* Information shown
Content starts

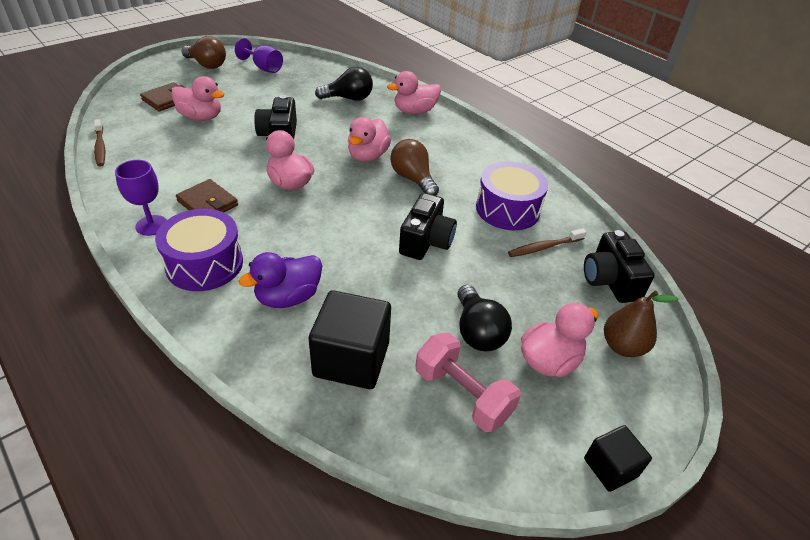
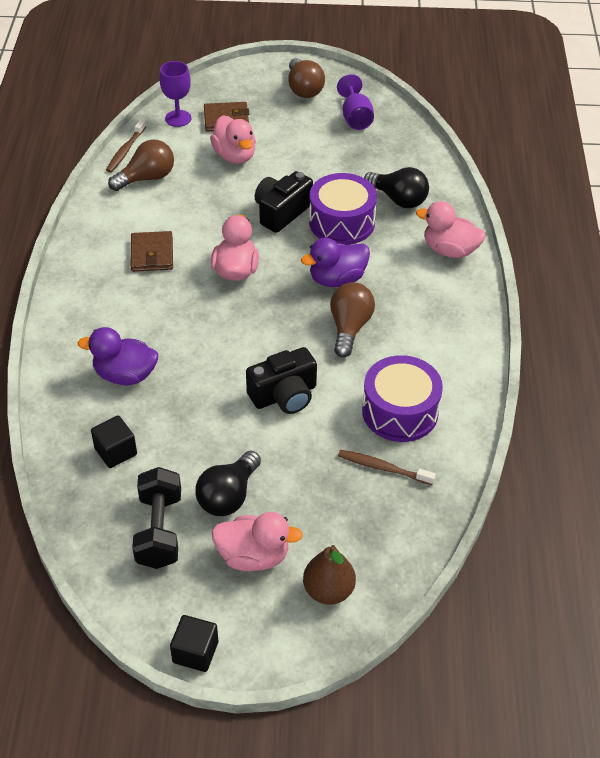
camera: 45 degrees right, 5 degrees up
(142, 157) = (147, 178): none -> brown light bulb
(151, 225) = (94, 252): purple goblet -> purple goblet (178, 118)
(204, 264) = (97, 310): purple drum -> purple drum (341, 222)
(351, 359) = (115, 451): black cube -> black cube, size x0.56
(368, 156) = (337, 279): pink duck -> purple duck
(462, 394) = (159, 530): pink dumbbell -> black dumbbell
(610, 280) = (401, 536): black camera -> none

Content ends
Content starts

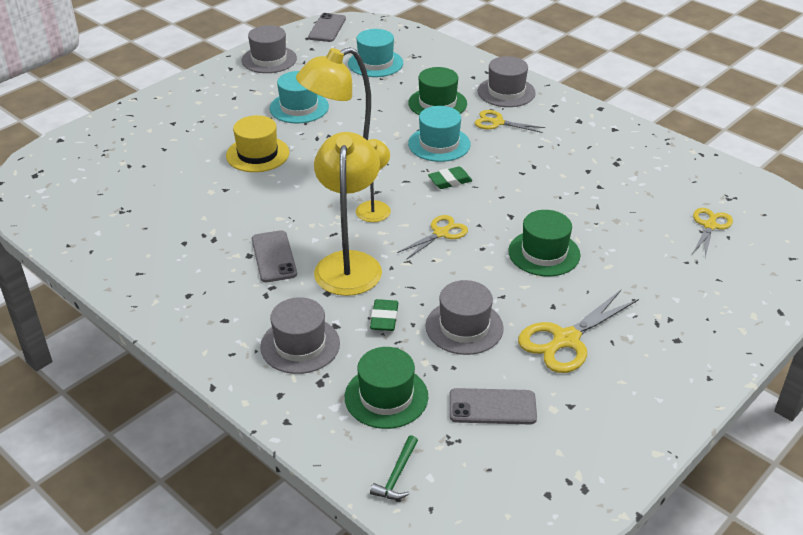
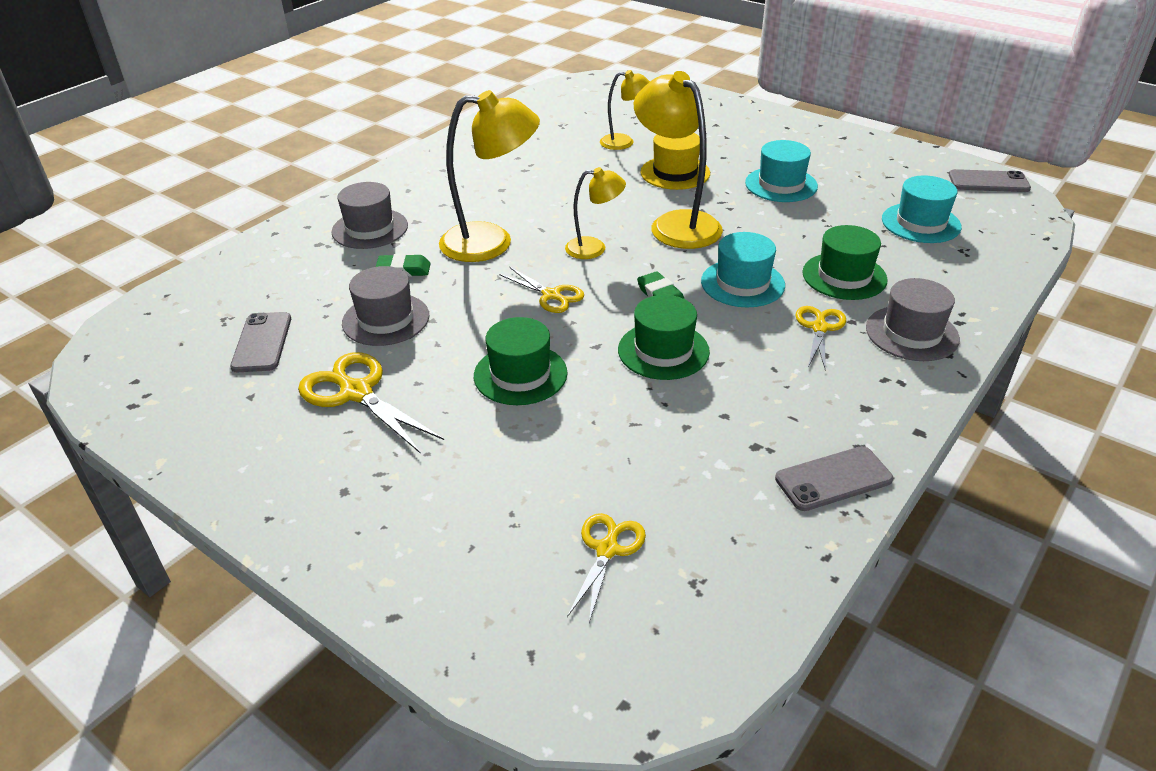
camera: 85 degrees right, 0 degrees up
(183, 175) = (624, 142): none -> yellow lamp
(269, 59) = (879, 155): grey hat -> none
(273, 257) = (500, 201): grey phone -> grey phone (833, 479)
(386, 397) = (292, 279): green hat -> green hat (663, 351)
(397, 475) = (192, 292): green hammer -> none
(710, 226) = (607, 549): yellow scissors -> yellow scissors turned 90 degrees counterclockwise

Content ends
Content starts

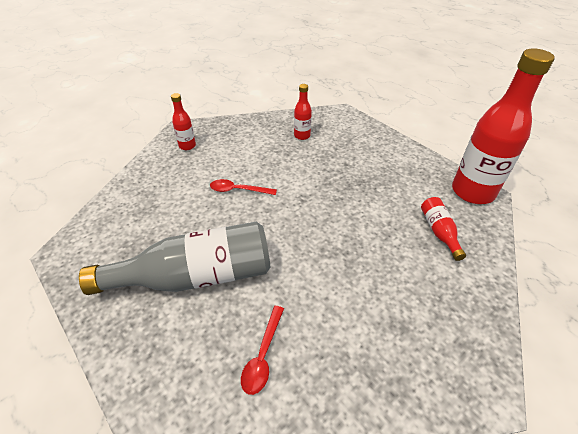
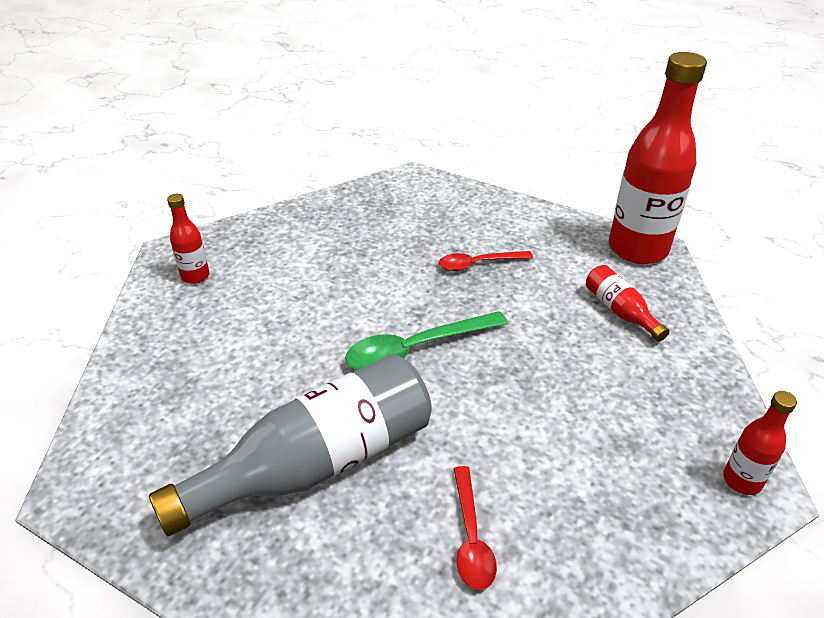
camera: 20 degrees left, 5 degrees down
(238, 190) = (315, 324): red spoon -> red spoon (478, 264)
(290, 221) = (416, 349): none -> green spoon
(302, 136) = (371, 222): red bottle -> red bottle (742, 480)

Content ends

* Problem details
Starting at the line above that contains "camera: 45 degrees right, 5 degrees up", repeat each line exactly up to and including the line that contains "(610, 280) = (401, 536): black camera -> none", and stop there.

* Response to this exercise
camera: 45 degrees right, 5 degrees up
(142, 157) = (147, 178): none -> brown light bulb
(151, 225) = (94, 252): purple goblet -> purple goblet (178, 118)
(204, 264) = (97, 310): purple drum -> purple drum (341, 222)
(351, 359) = (115, 451): black cube -> black cube, size x0.56
(368, 156) = (337, 279): pink duck -> purple duck
(462, 394) = (159, 530): pink dumbbell -> black dumbbell
(610, 280) = (401, 536): black camera -> none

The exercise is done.